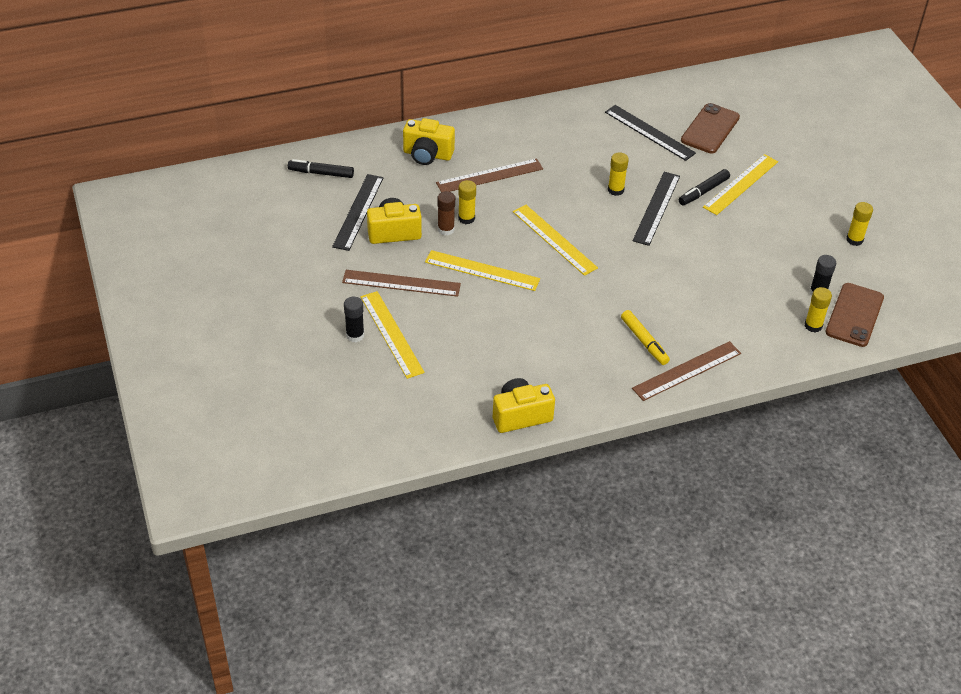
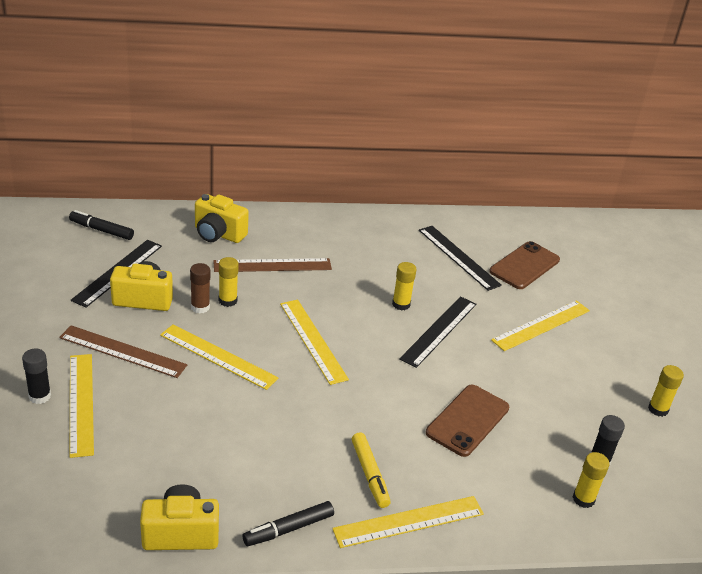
camera: 10 degrees right, 10 degrees down
(687, 371) = (409, 521): brown ruler -> yellow ruler
(703, 192) = (497, 325): black marker -> black marker (288, 529)
(854, 315) = (638, 497): brown phone -> brown phone (468, 420)

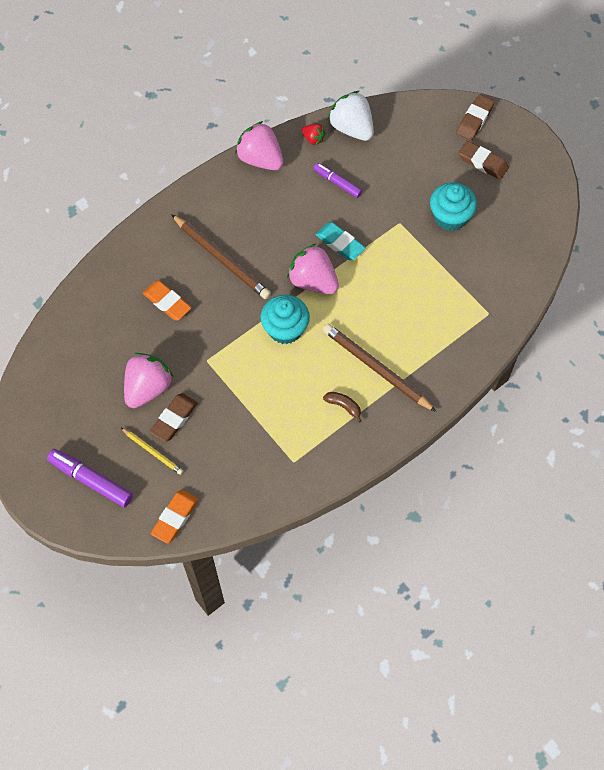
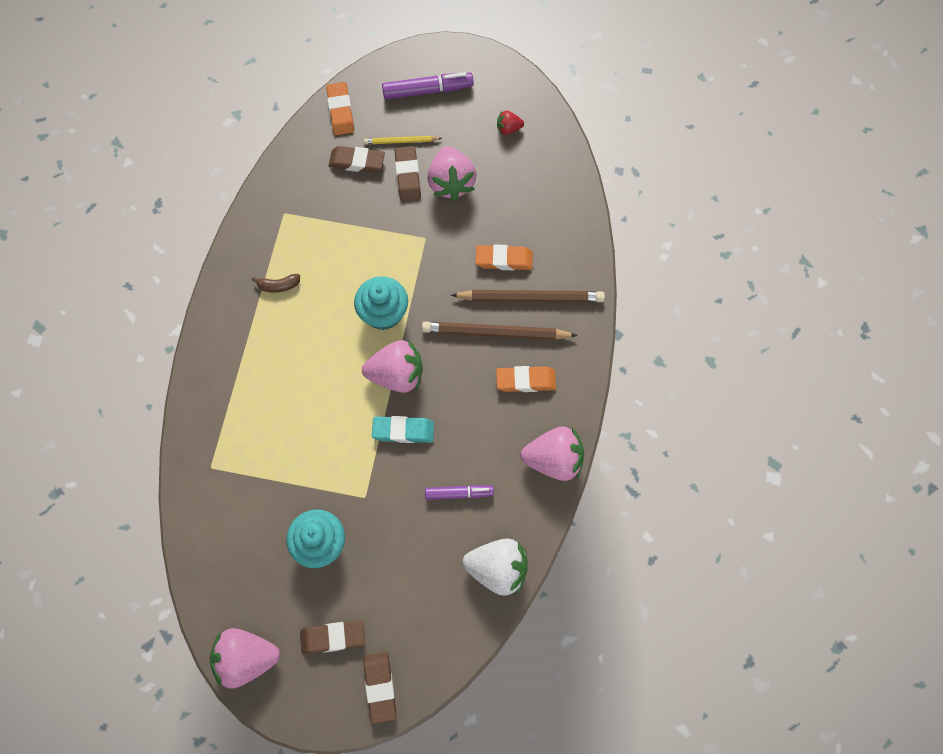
camera: 140 degrees right, 5 degrees up
(202, 461) = (357, 162): none -> brown eraser
(232, 215) = (525, 381): none -> orange eraser
(313, 139) = (524, 524): red strawberry -> red strawberry (508, 128)
(376, 368) = (275, 338): brown pencil -> brown pencil (530, 298)
(545, 188) = (246, 658): none -> pink strawberry

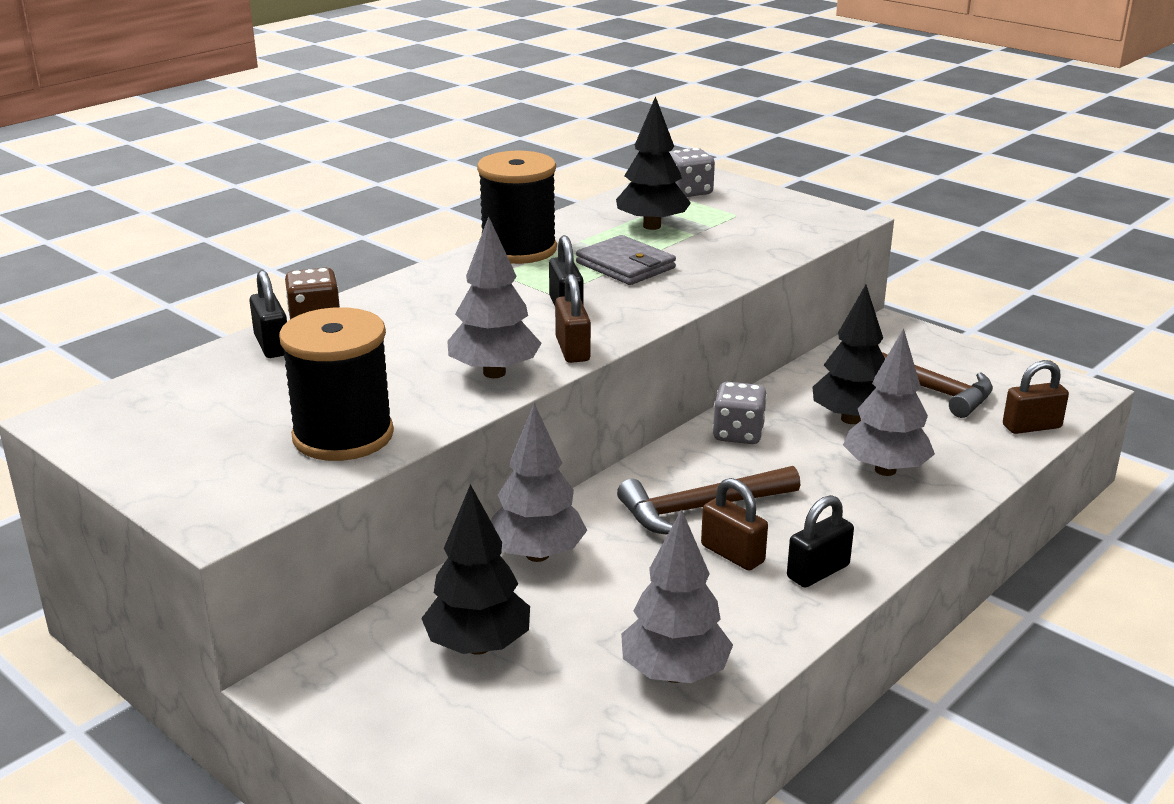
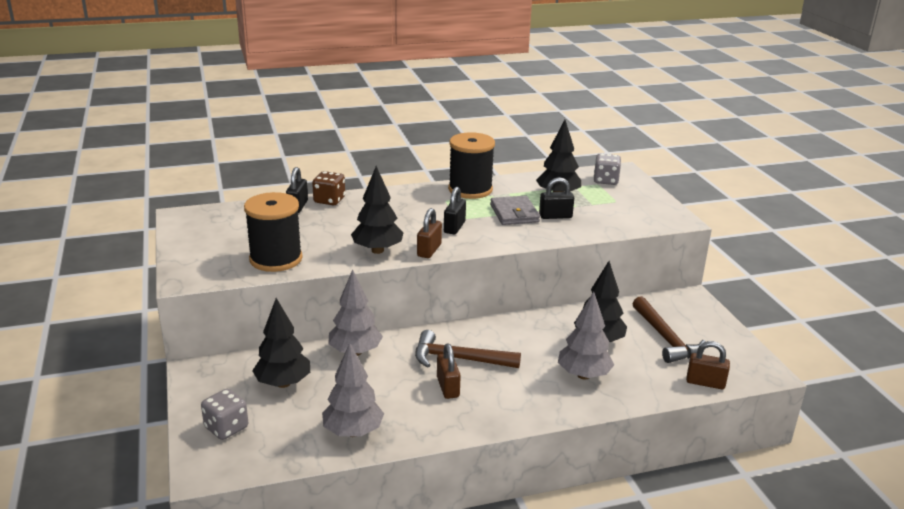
camera: 30 degrees right, 0 degrees up
(494, 373) = (377, 250): grey tree -> black tree
(738, 434) = (525, 328): grey dice -> grey dice (226, 428)
(818, 572) = (480, 413): black padlock -> black padlock (555, 216)

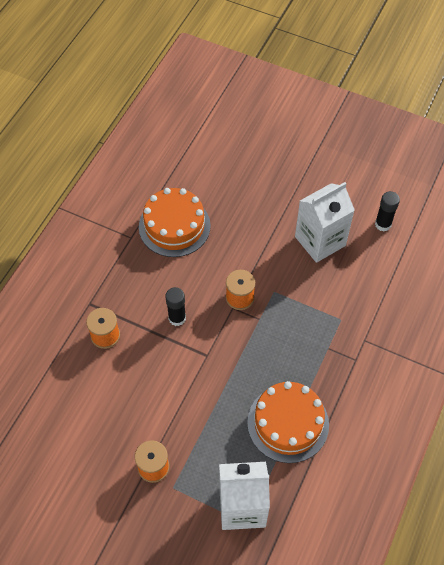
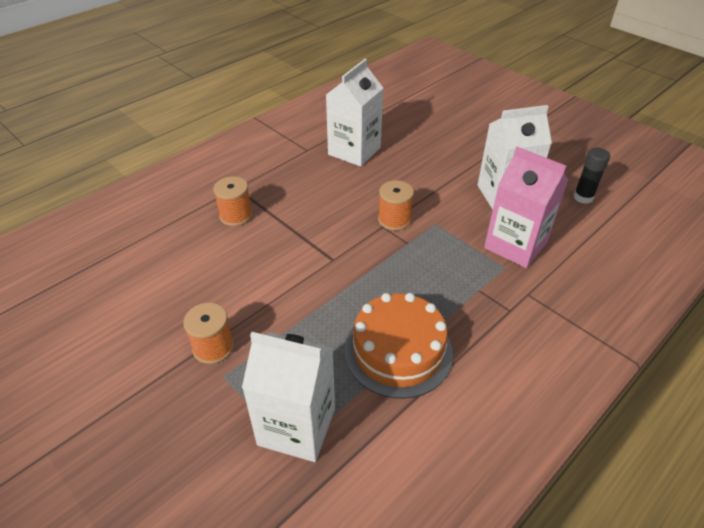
camera: 20 degrees right, 15 degrees down
(174, 226) = (354, 151): orange cake -> white carton
(177, 318) = (318, 220): black glue stick -> none
(343, 294) = (515, 245): none -> pink carton

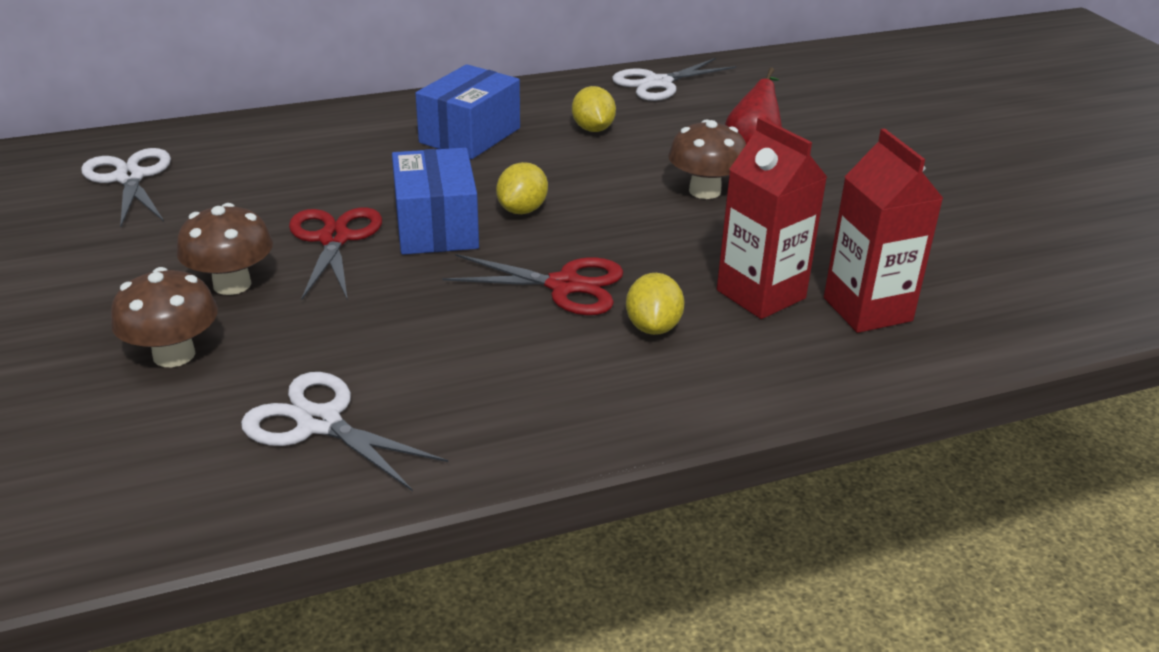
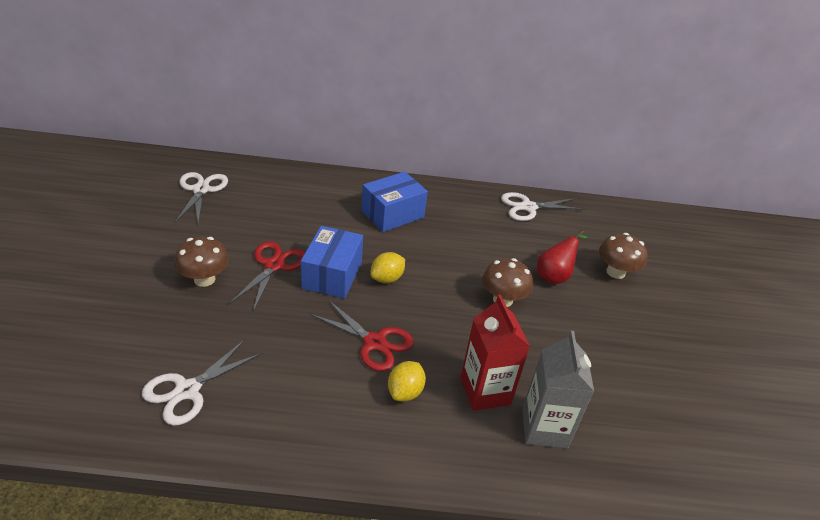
camera: 20 degrees right, 5 degrees up
(174, 355) = (148, 316): brown mushroom -> brown mushroom (615, 272)
(320, 423) = (187, 390): white scissors -> white scissors turned 105 degrees counterclockwise
(593, 129) = (466, 231): yellow lemon -> none
(867, 309) = (544, 428): red carton -> grey carton

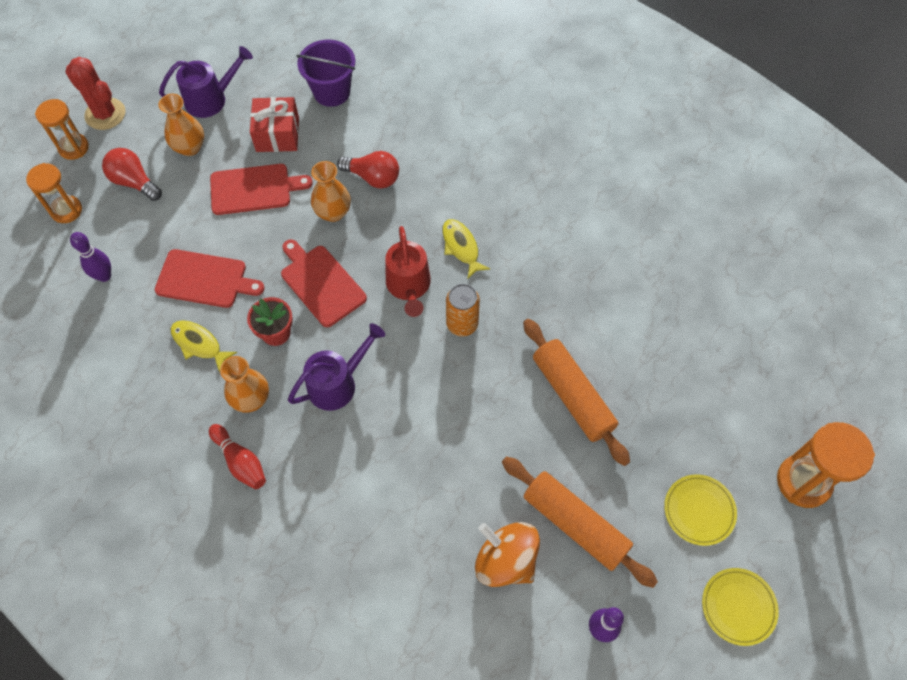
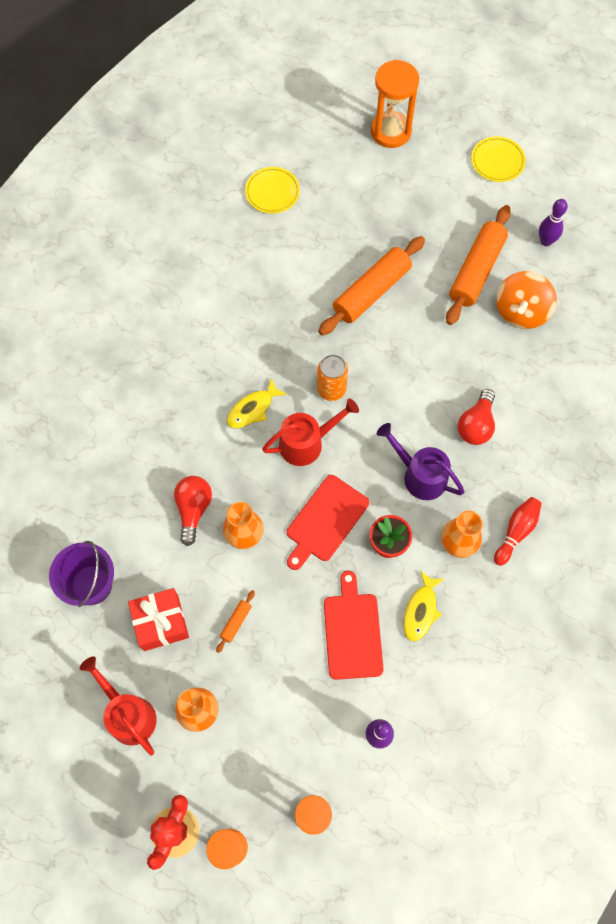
camera: 105 degrees left, 5 degrees up
(134, 182) = (258, 755): red light bulb -> red light bulb (476, 425)
(211, 99) = (128, 714): purple watering can -> red watering can
(254, 189) = (236, 622): red cutting board -> orange rolling pin
(699, 510) = (436, 193): yellow plate -> yellow plate (272, 192)

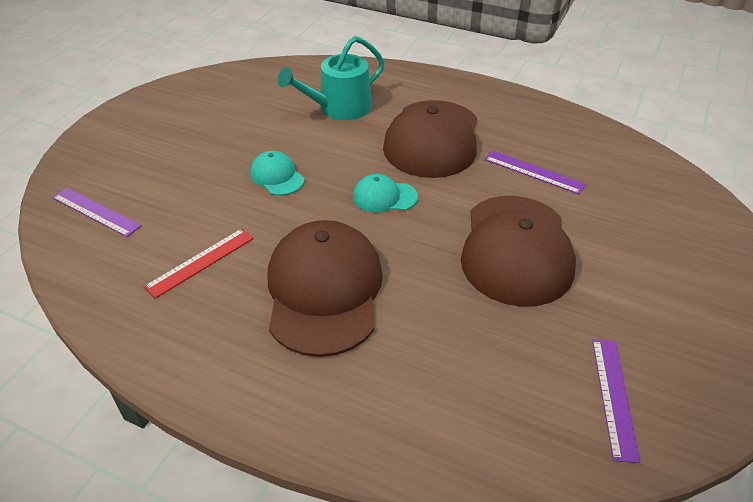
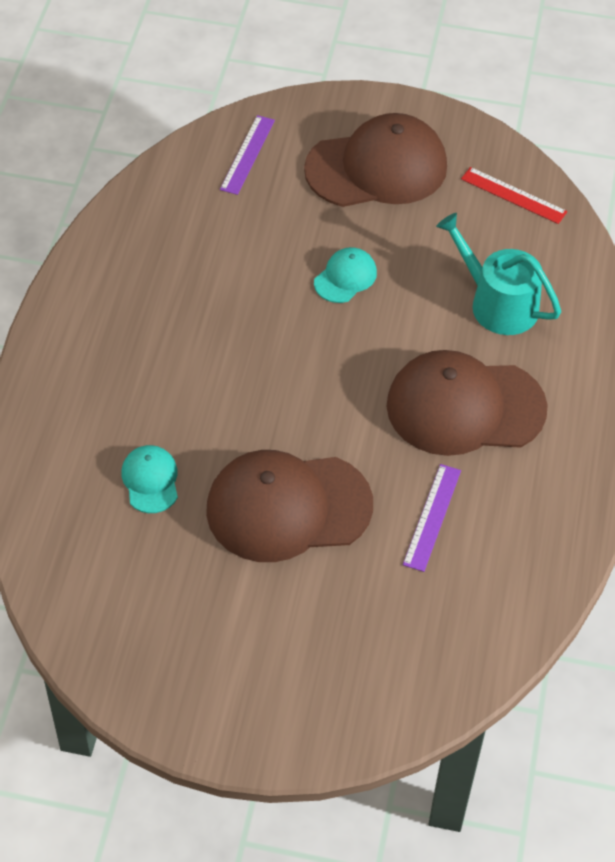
camera: 75 degrees right, 10 degrees up
(200, 262) = (201, 254): red ruler -> red ruler (513, 195)
(324, 291) = (188, 355): brown cap -> brown cap (377, 168)
(384, 197) = (340, 378): turquoise cap -> turquoise cap (150, 480)
(614, 397) = (111, 595): purple ruler -> none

Task goal ▸
Using the entries above, return each line in which the word "eraser" occurs.

Exercise solution ▸
(202, 461) = (357, 162): none -> brown eraser
(232, 215) = (525, 381): none -> orange eraser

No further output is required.